**Records provided**
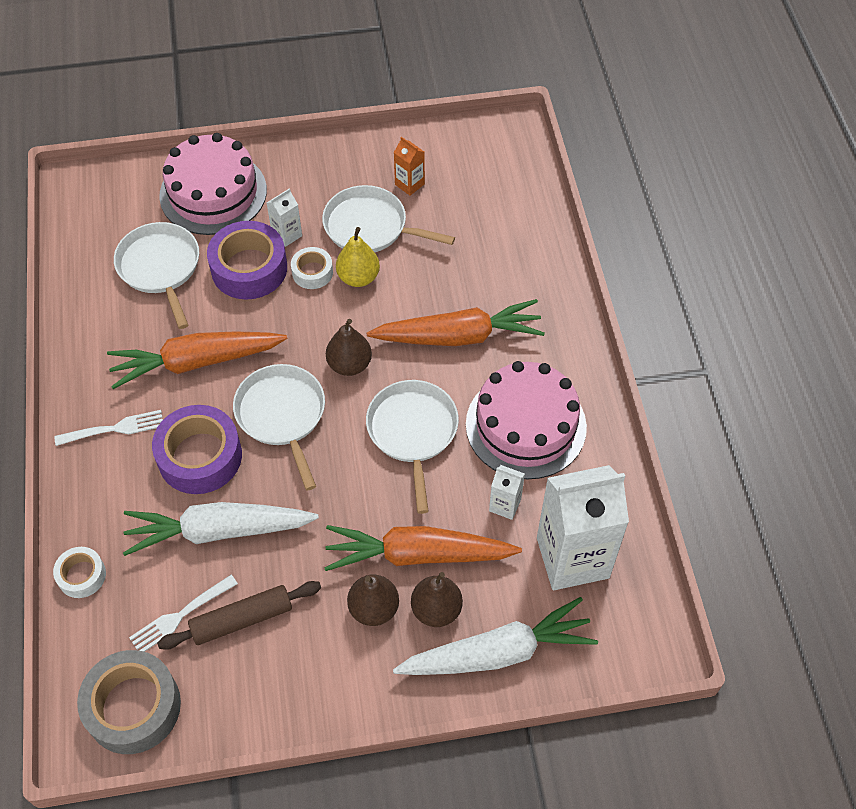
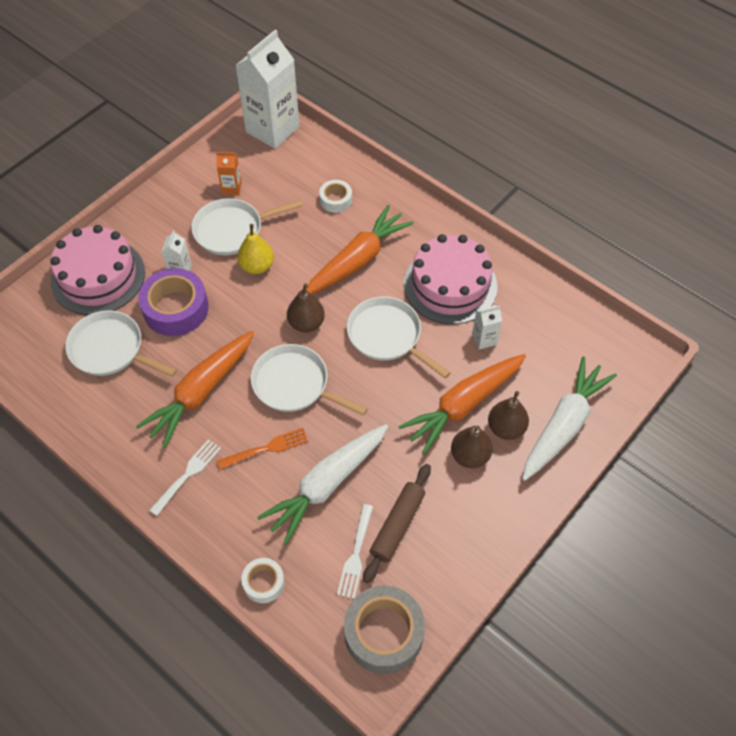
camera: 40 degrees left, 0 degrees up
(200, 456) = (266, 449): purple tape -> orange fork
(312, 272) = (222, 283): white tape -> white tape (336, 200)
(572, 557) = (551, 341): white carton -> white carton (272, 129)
--
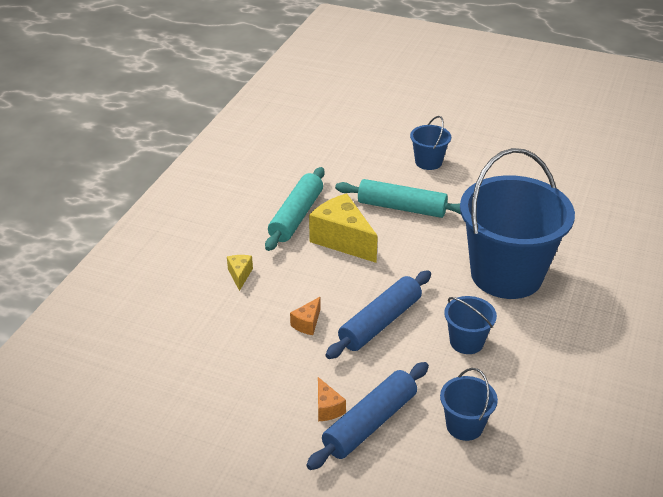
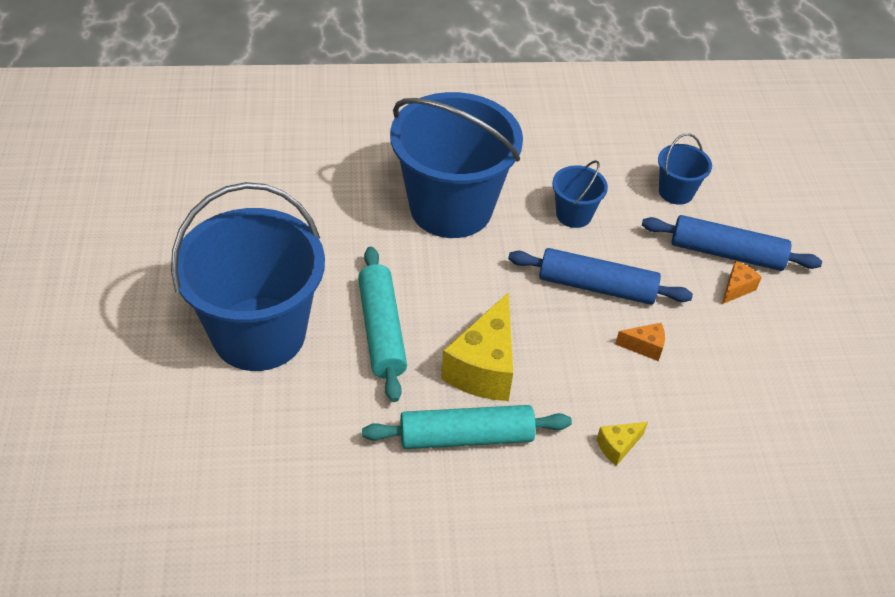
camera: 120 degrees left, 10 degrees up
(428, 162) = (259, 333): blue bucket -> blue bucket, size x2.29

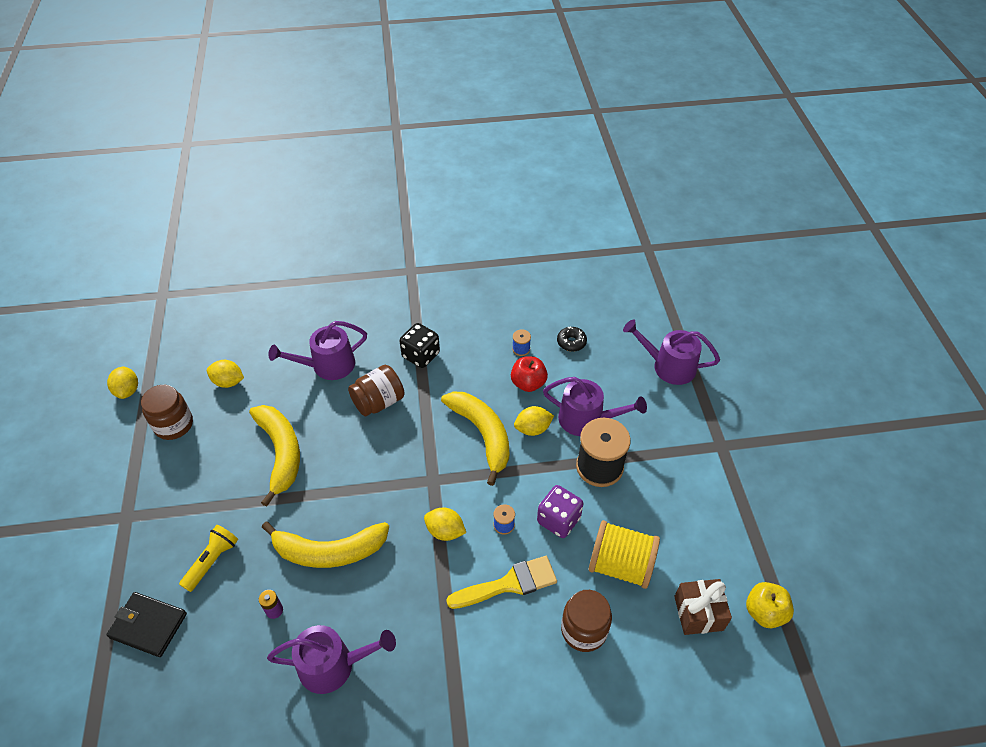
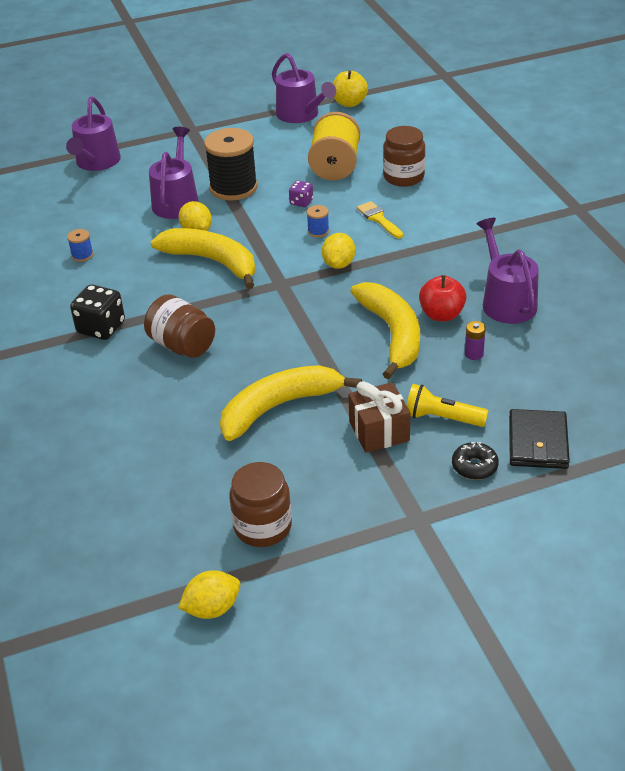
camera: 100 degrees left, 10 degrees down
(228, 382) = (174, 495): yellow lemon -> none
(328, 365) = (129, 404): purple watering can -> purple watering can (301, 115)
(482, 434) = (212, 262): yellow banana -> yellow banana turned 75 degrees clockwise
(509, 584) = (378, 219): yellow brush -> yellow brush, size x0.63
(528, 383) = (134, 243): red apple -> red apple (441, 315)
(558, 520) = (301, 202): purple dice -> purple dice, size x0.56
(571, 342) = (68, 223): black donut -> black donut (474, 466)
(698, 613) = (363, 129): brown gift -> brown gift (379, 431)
...
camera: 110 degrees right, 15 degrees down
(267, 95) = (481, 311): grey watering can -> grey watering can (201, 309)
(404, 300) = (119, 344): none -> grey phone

**What the task asks**
Produce a word-for-word copy of everything above from the line holding "(200, 456) = (266, 449): purple" down to the line holding "(572, 557) = (551, 341): white", with both of those lines kept.

**Task answer**
(200, 456) = (266, 449): purple tape -> orange fork
(312, 272) = (222, 283): white tape -> white tape (336, 200)
(572, 557) = (551, 341): white carton -> white carton (272, 129)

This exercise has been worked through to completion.